_DATA EXCERPTS_:
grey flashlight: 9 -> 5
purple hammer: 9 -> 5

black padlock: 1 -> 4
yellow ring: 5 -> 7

* * *

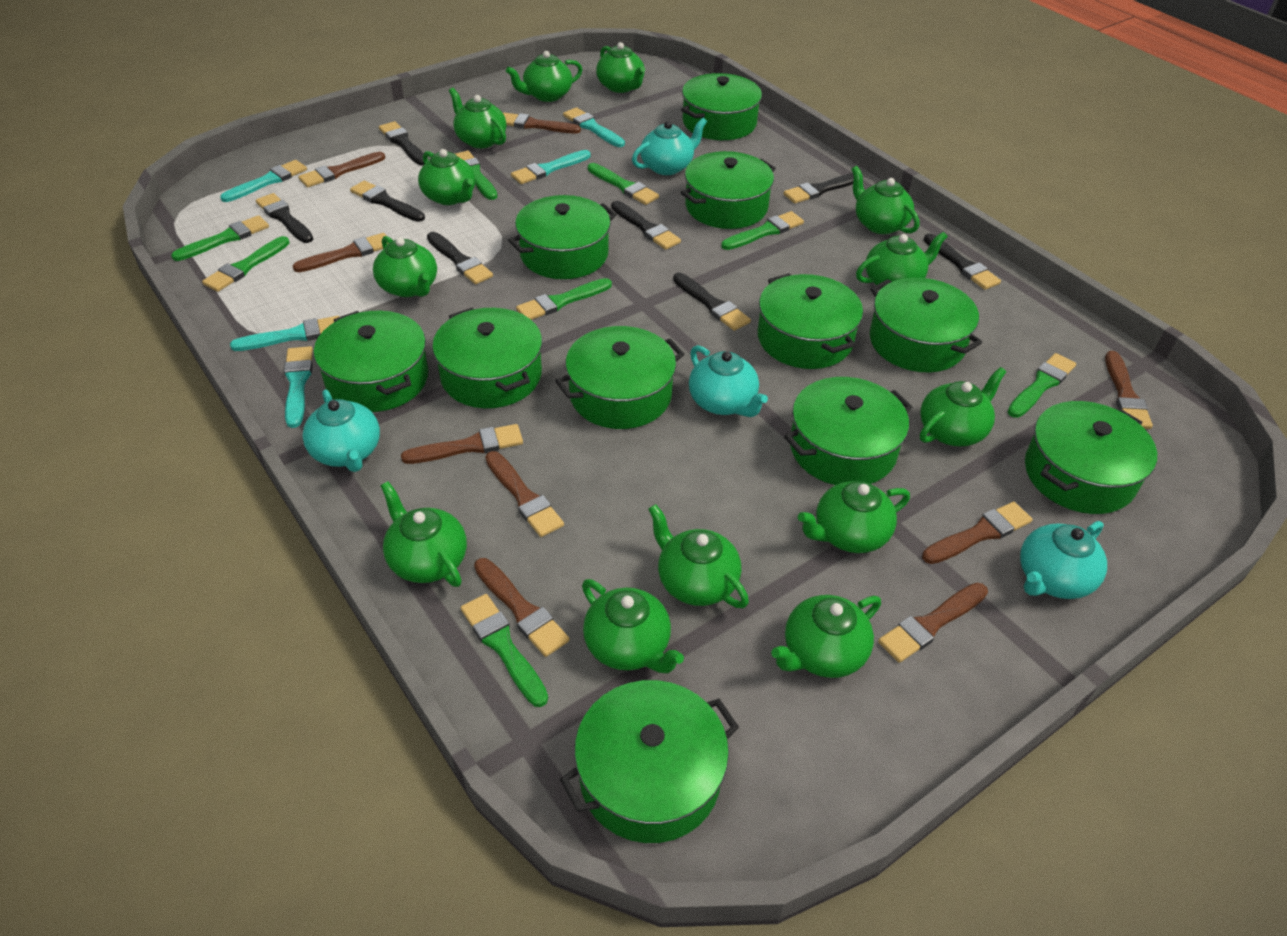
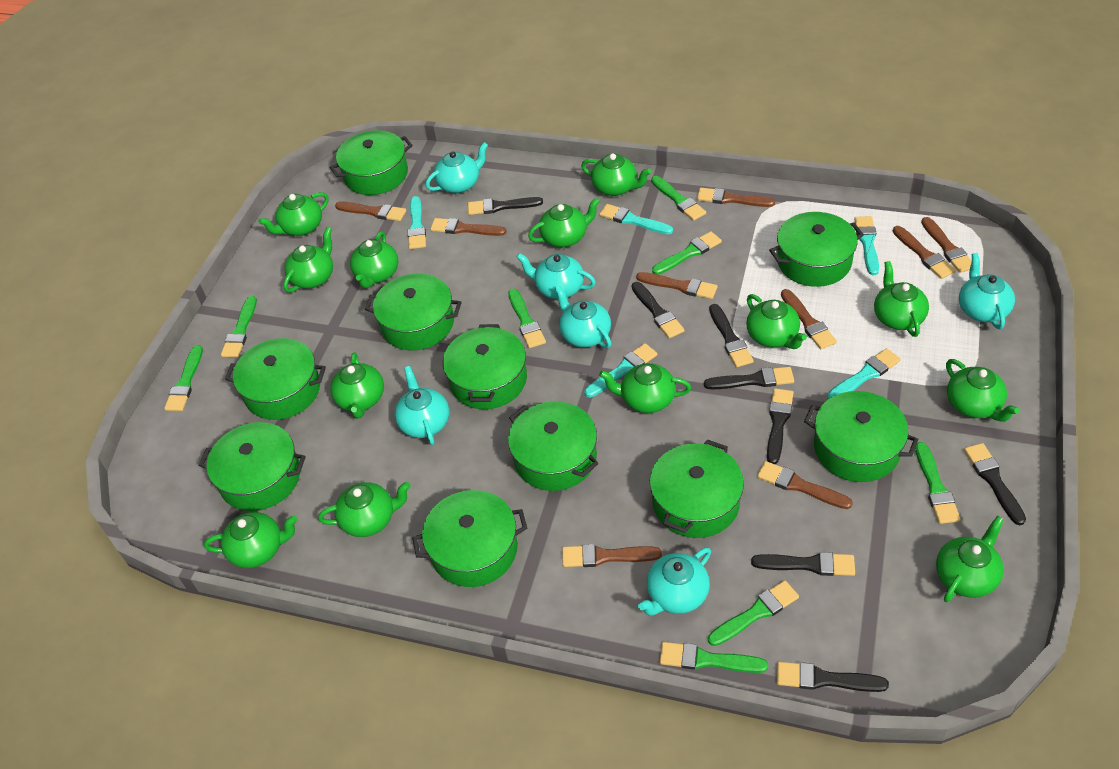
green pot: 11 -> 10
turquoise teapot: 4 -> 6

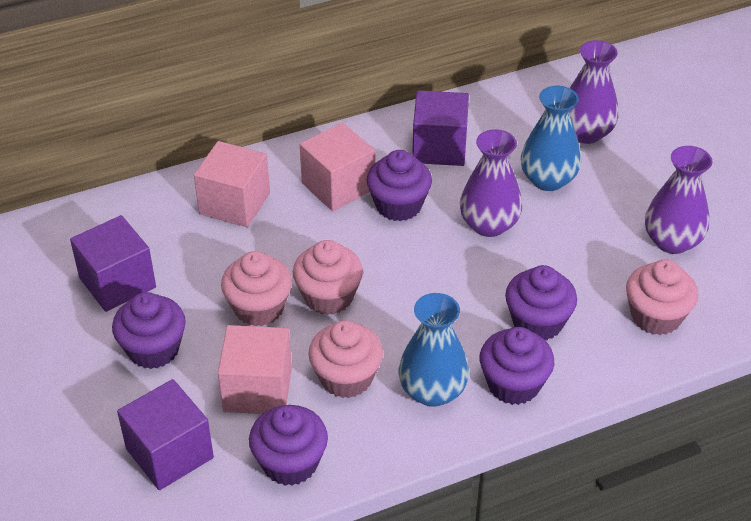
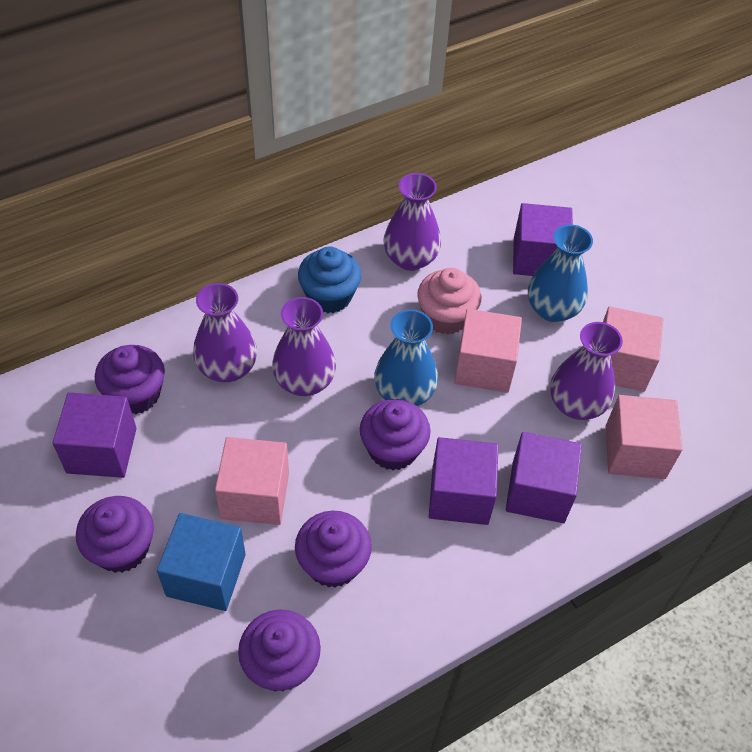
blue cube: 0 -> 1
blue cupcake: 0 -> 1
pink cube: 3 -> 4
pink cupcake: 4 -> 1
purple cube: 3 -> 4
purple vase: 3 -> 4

--

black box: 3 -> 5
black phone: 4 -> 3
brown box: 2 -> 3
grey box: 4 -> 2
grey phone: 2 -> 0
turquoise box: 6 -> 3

_WHAT TO WORK ON_: Copy out, word for word, the part of the entries above that begins at the line with "black box: 3 -> 5" and ends at the line with "turquoise box: 6 -> 3", including both.

_TASK RESULT_:
black box: 3 -> 5
black phone: 4 -> 3
brown box: 2 -> 3
grey box: 4 -> 2
grey phone: 2 -> 0
turquoise box: 6 -> 3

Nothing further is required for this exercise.